Excerpted records section start

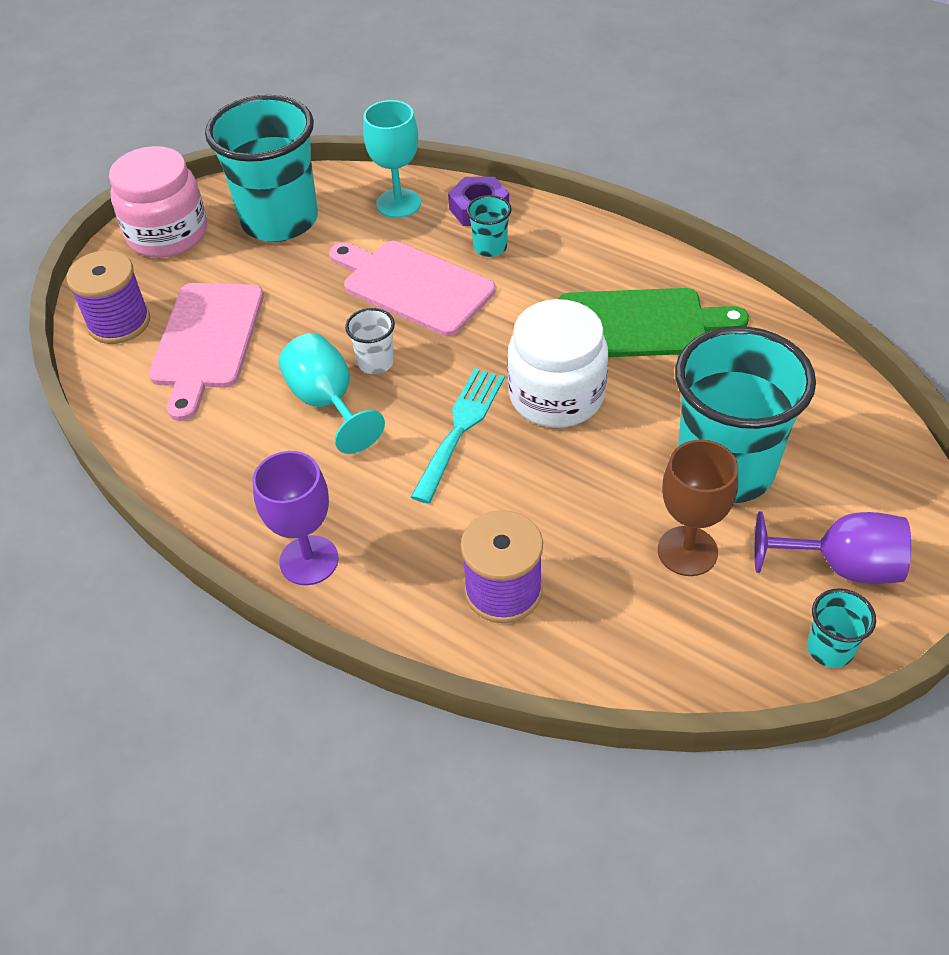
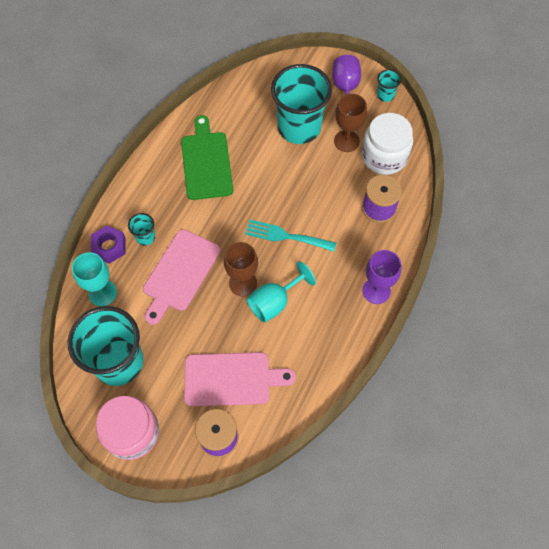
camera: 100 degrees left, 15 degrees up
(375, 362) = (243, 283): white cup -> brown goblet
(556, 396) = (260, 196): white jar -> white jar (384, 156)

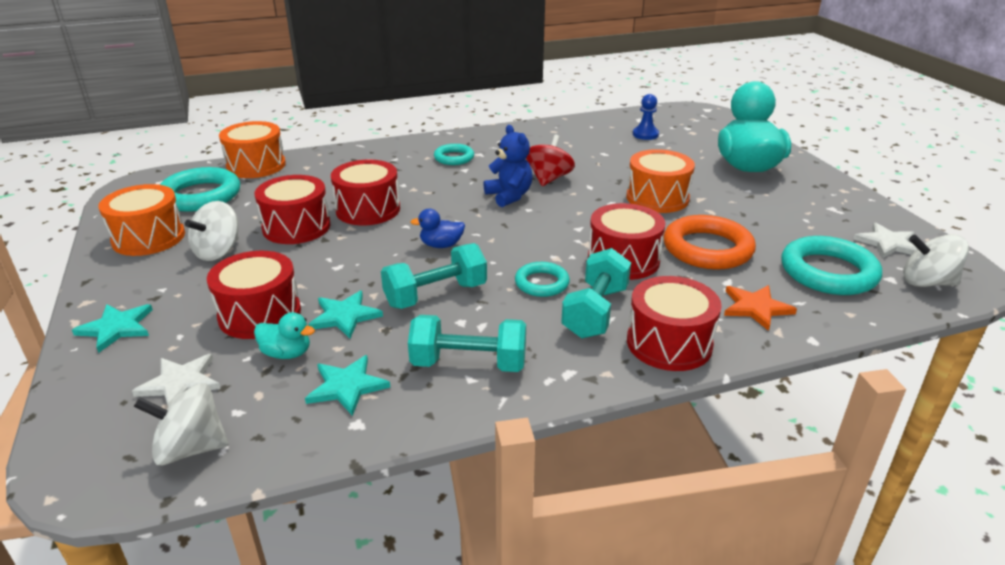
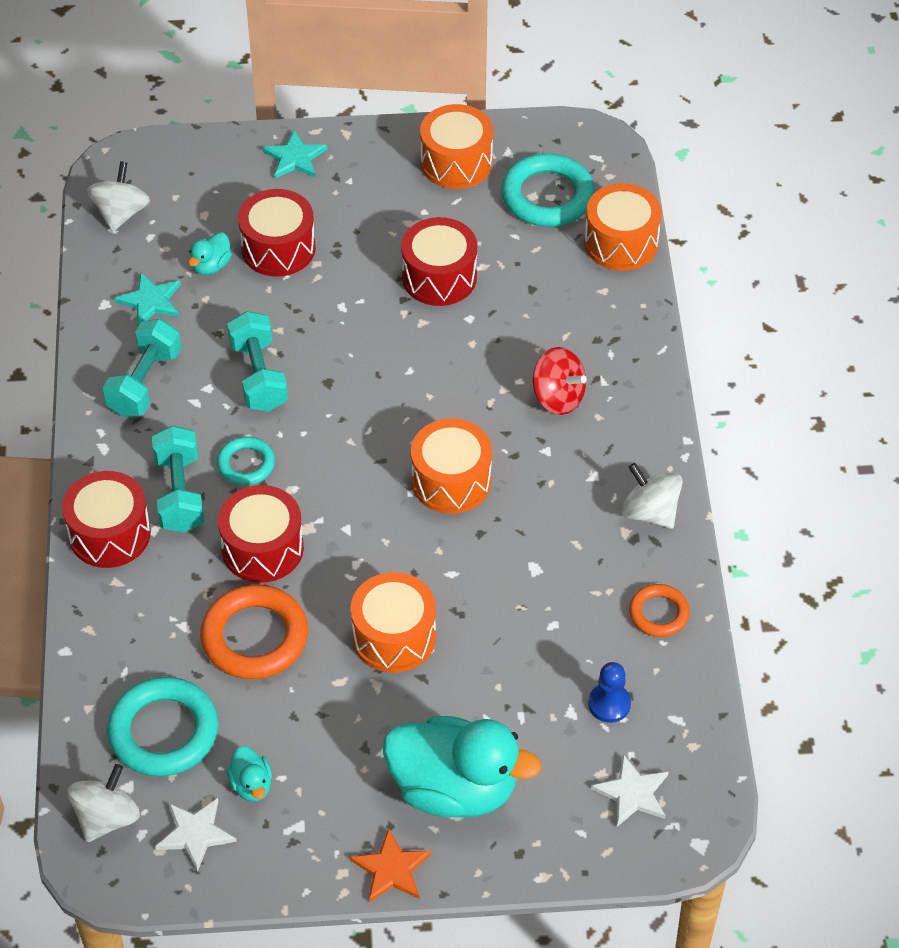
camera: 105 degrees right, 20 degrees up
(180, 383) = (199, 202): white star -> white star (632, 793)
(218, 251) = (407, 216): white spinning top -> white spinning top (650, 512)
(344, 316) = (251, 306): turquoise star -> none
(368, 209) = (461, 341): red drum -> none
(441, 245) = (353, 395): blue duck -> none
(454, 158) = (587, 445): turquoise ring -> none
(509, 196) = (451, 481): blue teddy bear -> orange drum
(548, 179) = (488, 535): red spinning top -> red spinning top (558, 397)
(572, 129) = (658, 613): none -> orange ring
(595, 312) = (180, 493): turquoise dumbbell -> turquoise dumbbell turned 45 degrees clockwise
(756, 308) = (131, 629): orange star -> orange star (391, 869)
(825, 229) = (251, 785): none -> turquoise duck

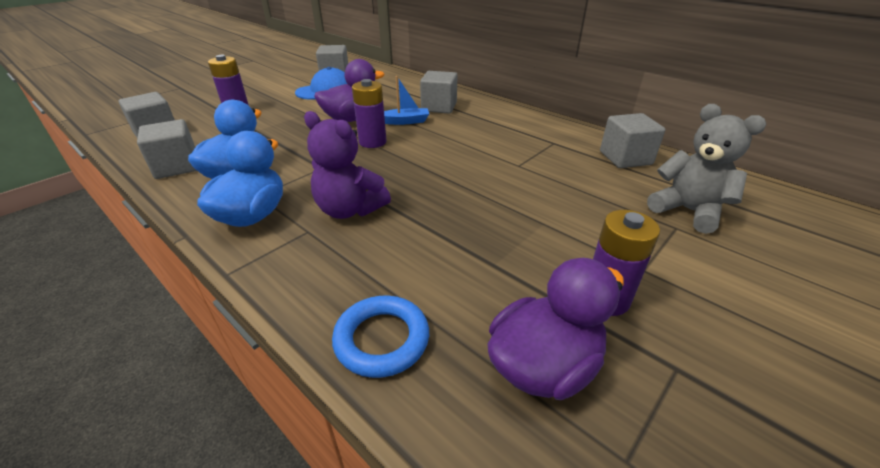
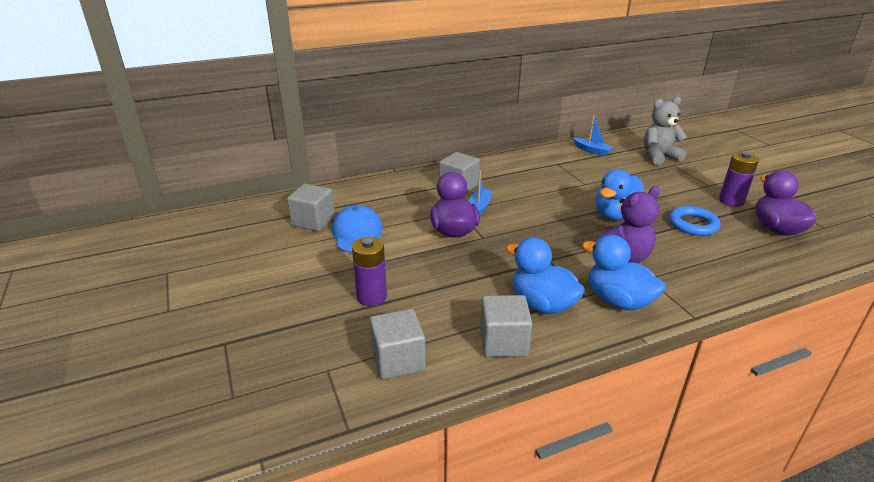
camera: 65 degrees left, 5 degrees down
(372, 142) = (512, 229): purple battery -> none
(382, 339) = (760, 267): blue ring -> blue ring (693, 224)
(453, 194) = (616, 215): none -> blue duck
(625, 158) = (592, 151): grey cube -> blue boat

Excerpted records section end

▸ **Your task**: Line count for the string "white": state how many lines in the data contain it, and output nothing else.

▸ **Solution to this exercise**: 4